(Collected data)
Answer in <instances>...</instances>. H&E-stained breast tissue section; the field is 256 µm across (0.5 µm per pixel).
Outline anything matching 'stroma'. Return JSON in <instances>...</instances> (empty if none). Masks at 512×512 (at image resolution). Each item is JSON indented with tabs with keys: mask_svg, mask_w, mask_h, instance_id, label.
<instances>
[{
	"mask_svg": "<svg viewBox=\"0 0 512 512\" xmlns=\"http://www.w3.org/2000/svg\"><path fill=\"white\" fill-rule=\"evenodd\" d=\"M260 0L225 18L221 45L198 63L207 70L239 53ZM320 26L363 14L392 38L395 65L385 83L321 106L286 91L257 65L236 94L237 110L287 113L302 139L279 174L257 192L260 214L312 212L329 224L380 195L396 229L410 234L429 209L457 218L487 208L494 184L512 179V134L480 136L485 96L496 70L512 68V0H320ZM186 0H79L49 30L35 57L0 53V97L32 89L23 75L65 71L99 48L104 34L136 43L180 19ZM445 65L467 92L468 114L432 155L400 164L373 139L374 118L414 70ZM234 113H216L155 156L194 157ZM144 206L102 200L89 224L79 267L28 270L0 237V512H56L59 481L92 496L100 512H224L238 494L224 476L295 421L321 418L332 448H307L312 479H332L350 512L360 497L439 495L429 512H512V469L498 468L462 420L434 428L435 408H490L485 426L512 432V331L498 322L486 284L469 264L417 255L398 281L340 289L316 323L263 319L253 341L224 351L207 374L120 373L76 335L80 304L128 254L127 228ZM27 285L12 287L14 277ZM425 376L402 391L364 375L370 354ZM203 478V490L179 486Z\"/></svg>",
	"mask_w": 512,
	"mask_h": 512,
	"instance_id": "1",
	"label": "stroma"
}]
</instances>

Task goal =>
Return every record, word for word.

Exercise output =>
Answer in <instances>...</instances>. H&E-stained breast tissue section; the field is 256 µm across (0.5 µm per pixel).
Outline anything matching 'stroma'. Return JSON in <instances>...</instances> (empty if none). Masks at 512×512 (at image resolution). Each item is JSON indented with tabs with keys: mask_svg, mask_w, mask_h, instance_id, label.
<instances>
[{
	"mask_svg": "<svg viewBox=\"0 0 512 512\" xmlns=\"http://www.w3.org/2000/svg\"><path fill=\"white\" fill-rule=\"evenodd\" d=\"M260 0L225 18L221 45L198 63L207 70L239 53ZM320 26L363 14L392 38L395 65L385 83L321 106L286 91L257 65L236 94L237 110L287 113L302 139L279 174L257 192L260 214L312 212L329 224L380 195L396 229L410 234L429 209L457 218L487 208L494 184L512 179V134L480 136L485 96L496 70L512 68V0H320ZM186 0H79L49 30L35 57L0 53V97L32 89L23 75L65 71L99 48L104 34L136 43L180 19ZM445 65L467 92L468 114L432 155L400 164L373 139L374 118L414 70ZM234 113H216L155 156L194 157ZM144 206L102 200L89 224L79 267L28 270L0 237V512H56L59 481L92 496L100 512H224L238 494L224 476L295 421L321 418L332 448H307L312 479H332L350 512L360 497L439 495L429 512H512V469L498 468L462 420L434 428L435 408H490L485 426L512 432V331L498 322L486 284L469 264L417 255L398 281L340 289L316 323L263 319L253 341L224 351L207 374L120 373L76 335L80 304L128 254L127 228ZM27 285L12 287L14 277ZM425 376L402 391L364 375L370 354ZM203 478V490L179 486Z\"/></svg>",
	"mask_w": 512,
	"mask_h": 512,
	"instance_id": "1",
	"label": "stroma"
}]
</instances>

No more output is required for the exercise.